**Exercise**. How many lines in the records below contain the word "cyan"? State only that number.

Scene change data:
========================
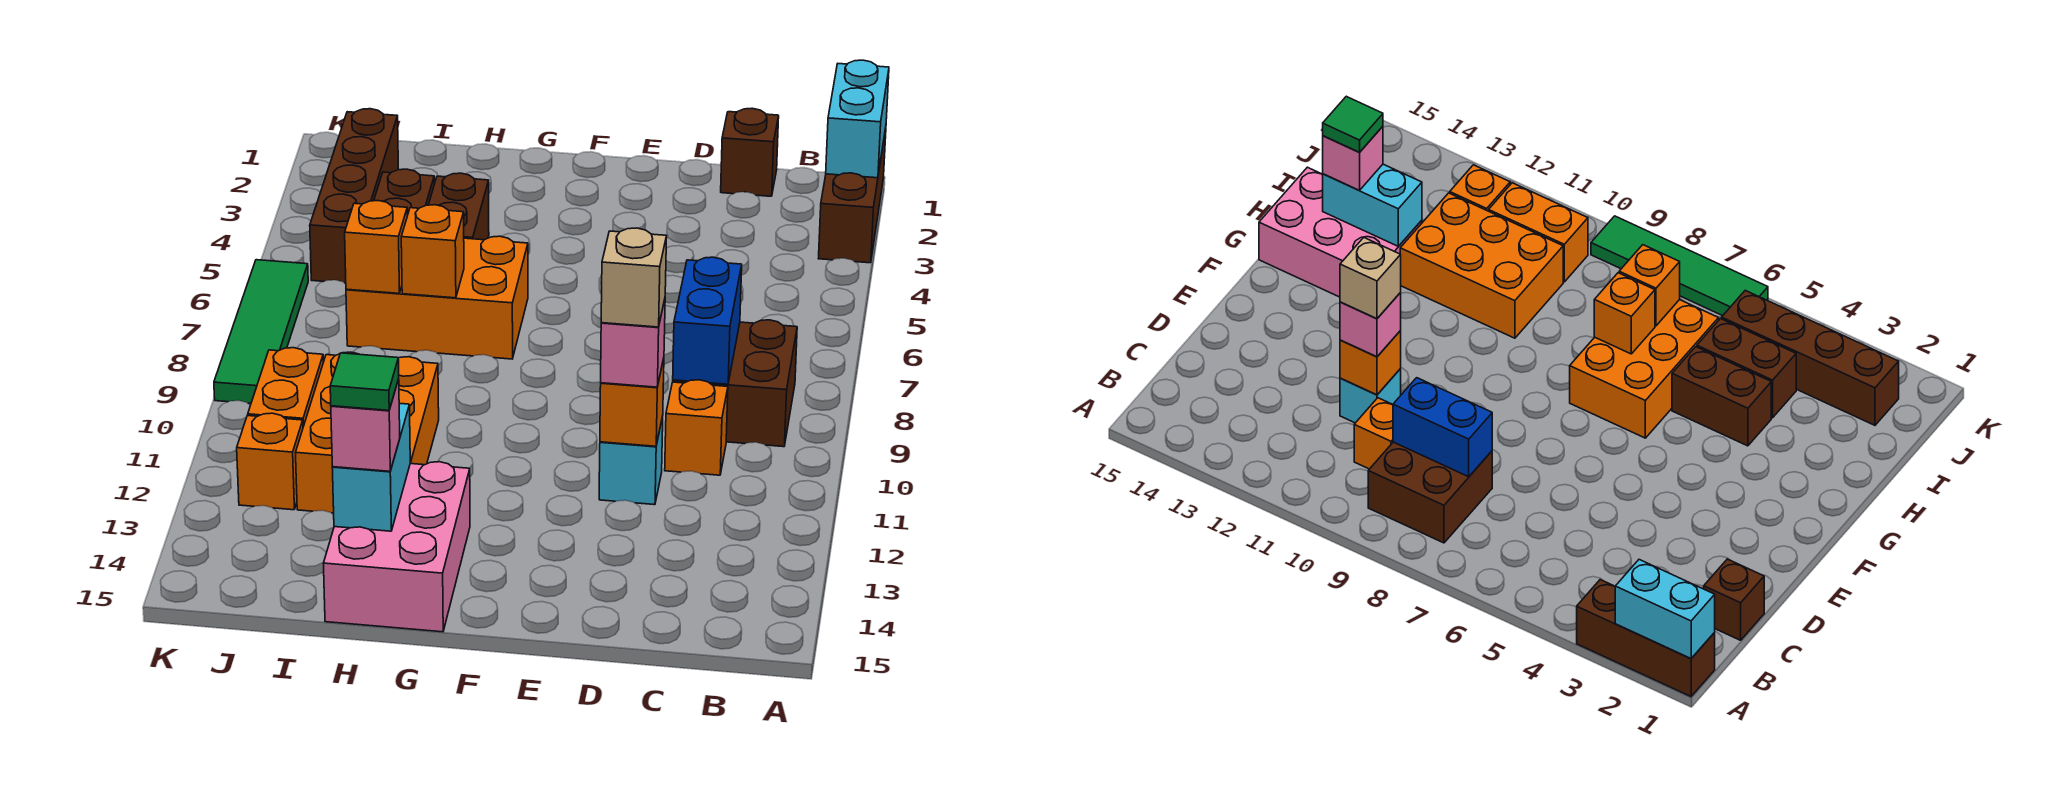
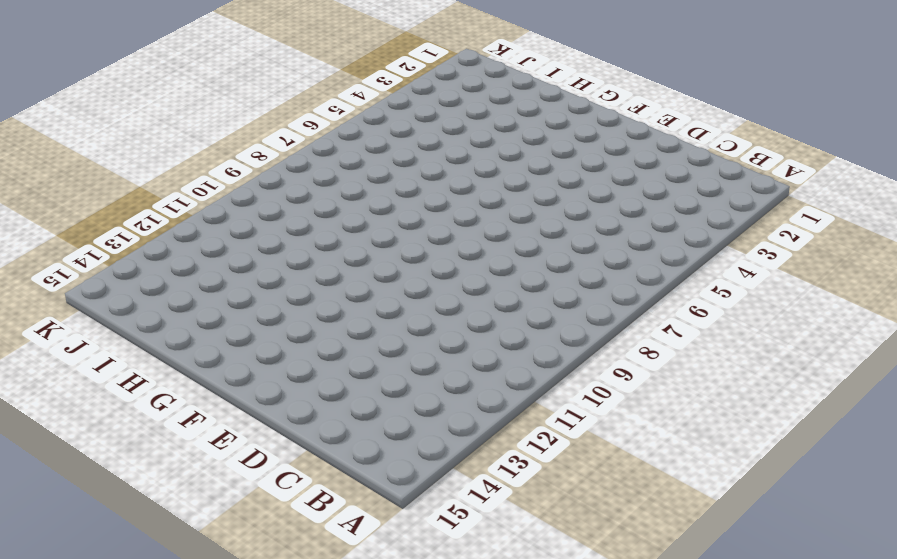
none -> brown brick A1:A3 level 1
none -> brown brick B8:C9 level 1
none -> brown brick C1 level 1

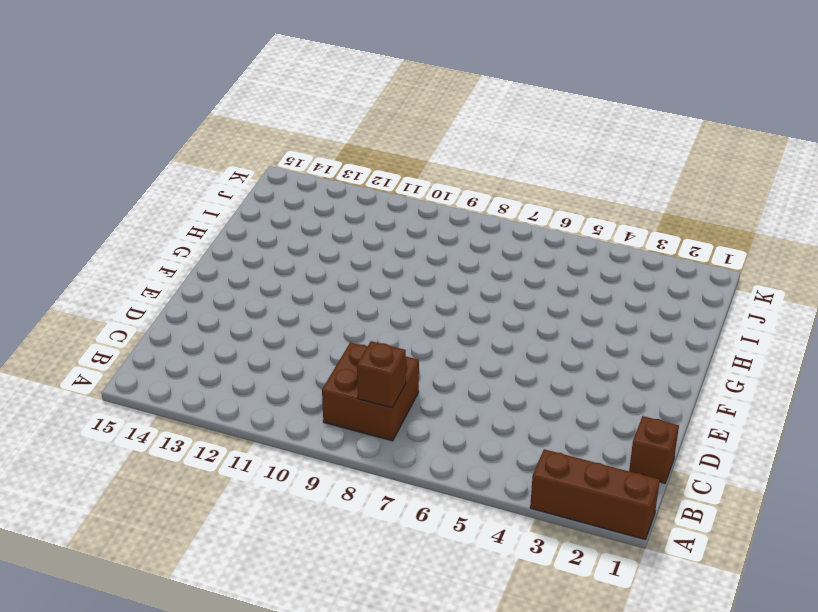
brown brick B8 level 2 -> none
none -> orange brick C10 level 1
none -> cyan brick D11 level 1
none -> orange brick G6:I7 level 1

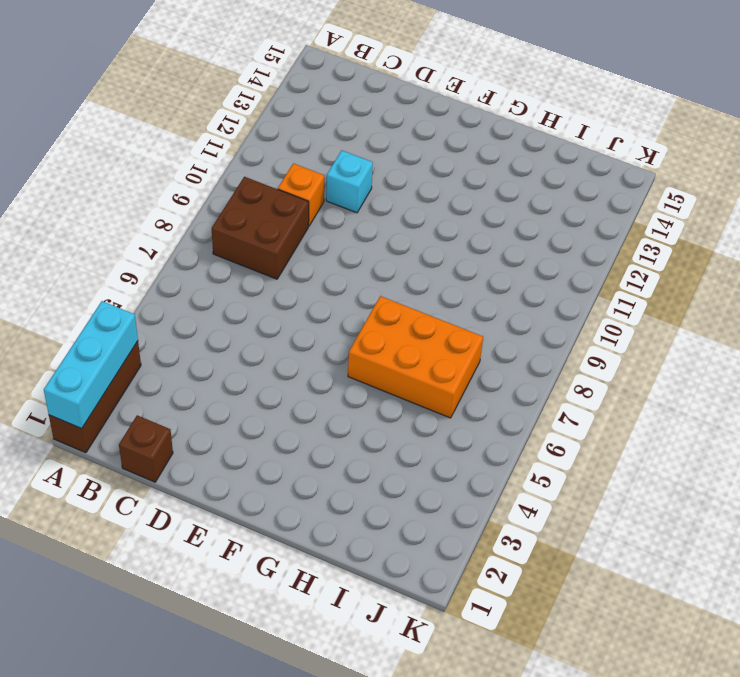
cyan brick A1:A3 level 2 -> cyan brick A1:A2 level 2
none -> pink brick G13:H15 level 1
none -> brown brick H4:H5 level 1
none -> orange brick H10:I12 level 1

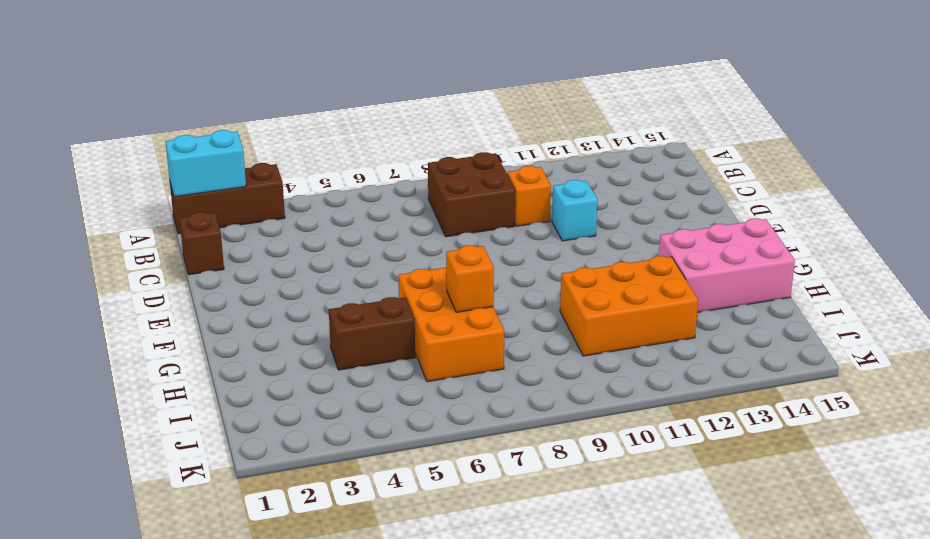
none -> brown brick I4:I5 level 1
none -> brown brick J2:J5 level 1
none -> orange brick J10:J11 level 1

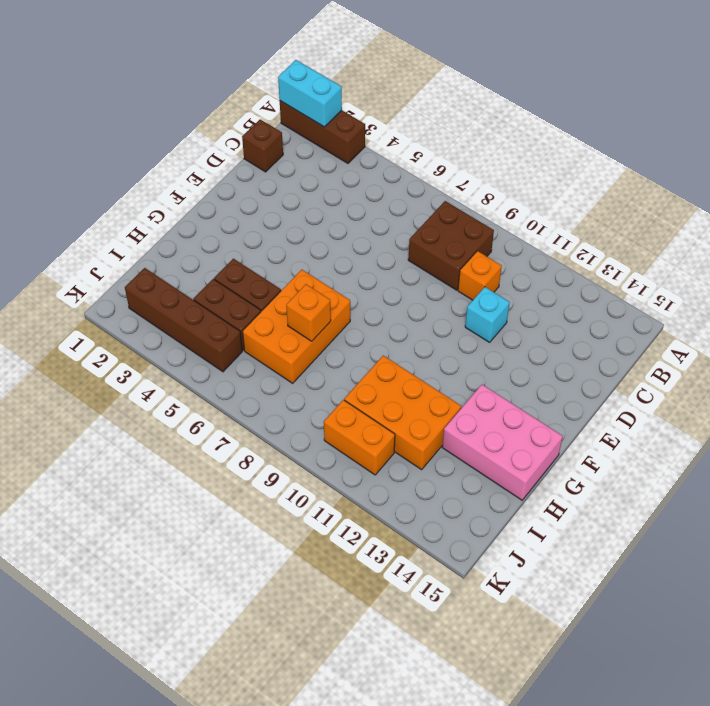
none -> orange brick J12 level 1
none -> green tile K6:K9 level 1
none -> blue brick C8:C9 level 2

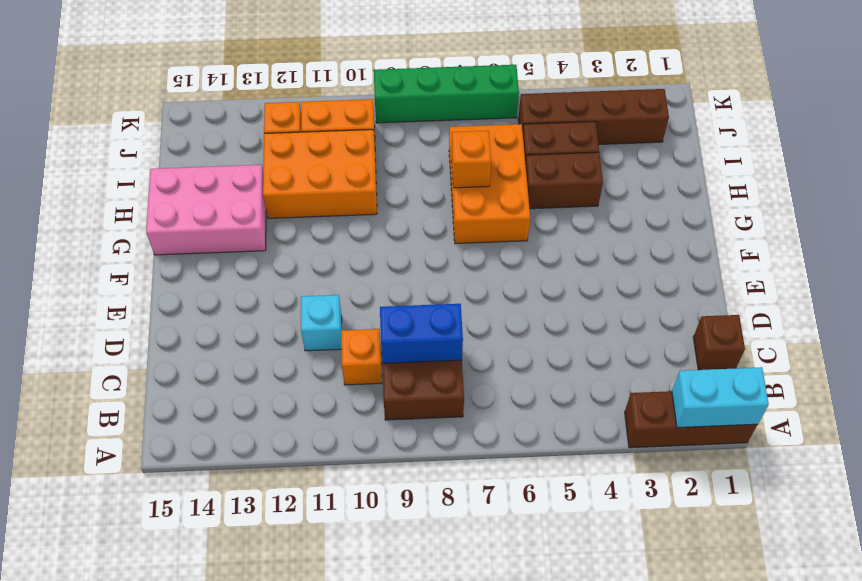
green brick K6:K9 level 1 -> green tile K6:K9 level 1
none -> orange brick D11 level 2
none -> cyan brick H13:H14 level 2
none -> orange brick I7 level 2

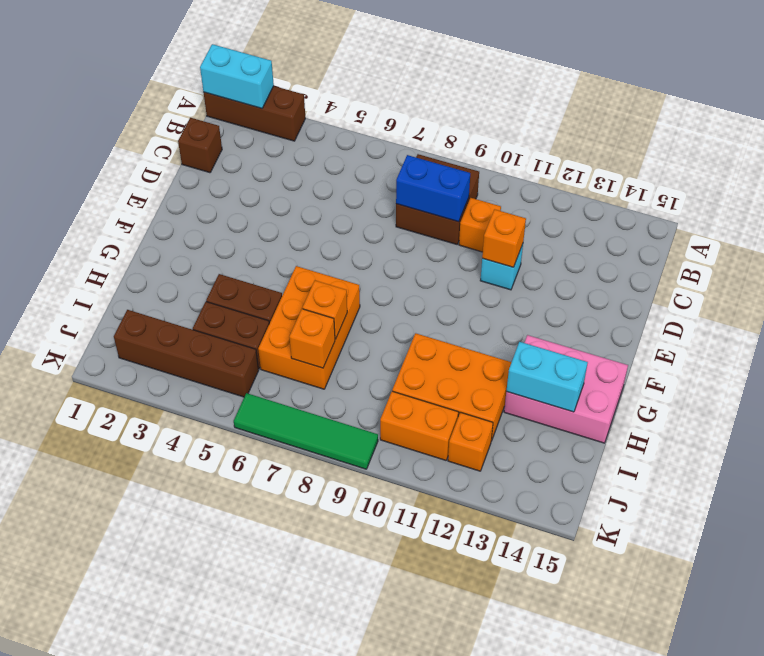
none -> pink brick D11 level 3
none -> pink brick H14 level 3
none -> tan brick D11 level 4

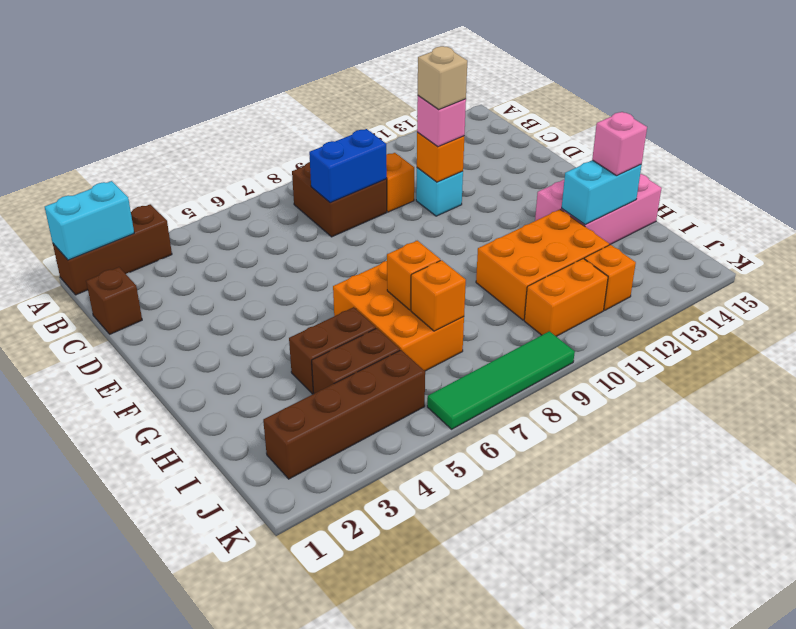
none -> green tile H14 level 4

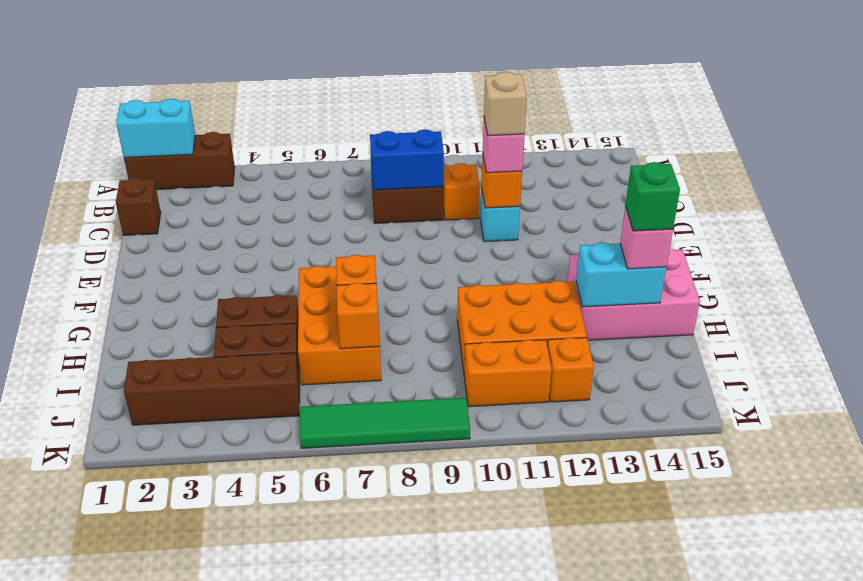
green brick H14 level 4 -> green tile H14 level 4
========================
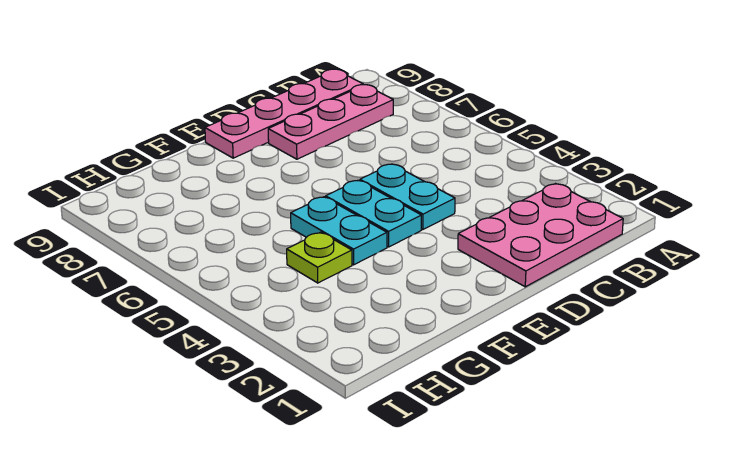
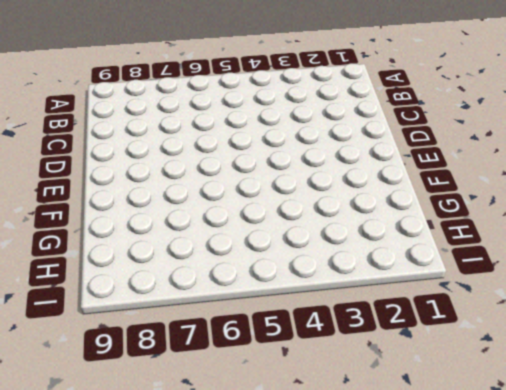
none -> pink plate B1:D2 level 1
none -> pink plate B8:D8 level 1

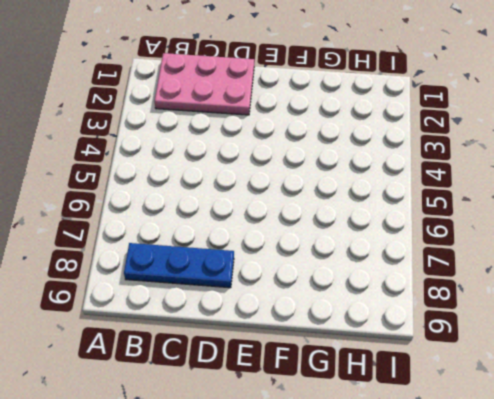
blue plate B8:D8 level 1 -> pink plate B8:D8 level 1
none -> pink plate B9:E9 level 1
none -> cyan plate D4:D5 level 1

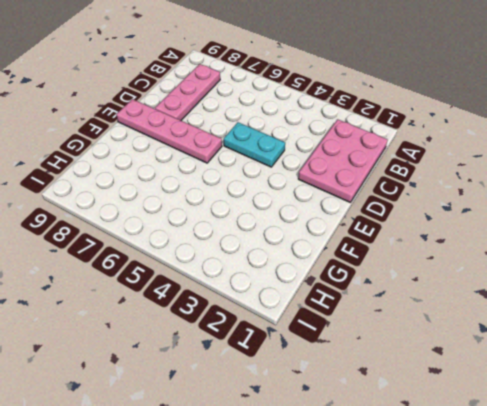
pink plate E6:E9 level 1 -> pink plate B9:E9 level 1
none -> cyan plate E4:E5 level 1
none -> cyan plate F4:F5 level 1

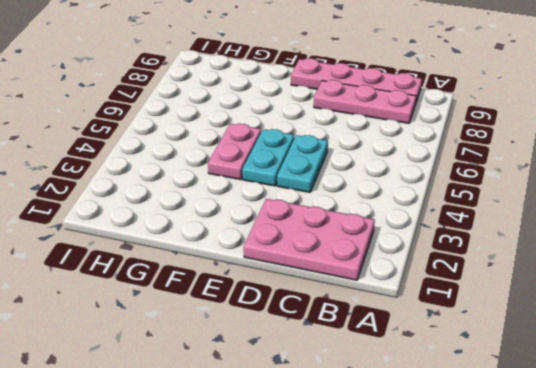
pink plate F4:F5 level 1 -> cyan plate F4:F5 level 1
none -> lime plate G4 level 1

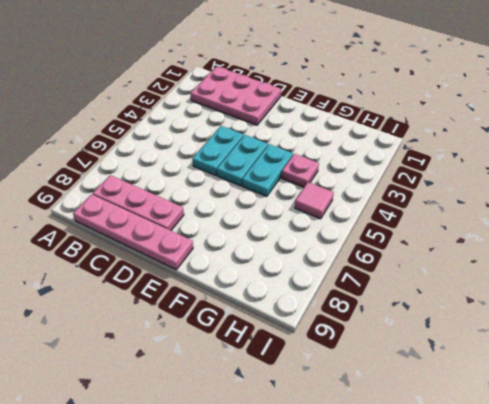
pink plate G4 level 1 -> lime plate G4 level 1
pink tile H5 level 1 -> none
========================
**Expected answer**. 7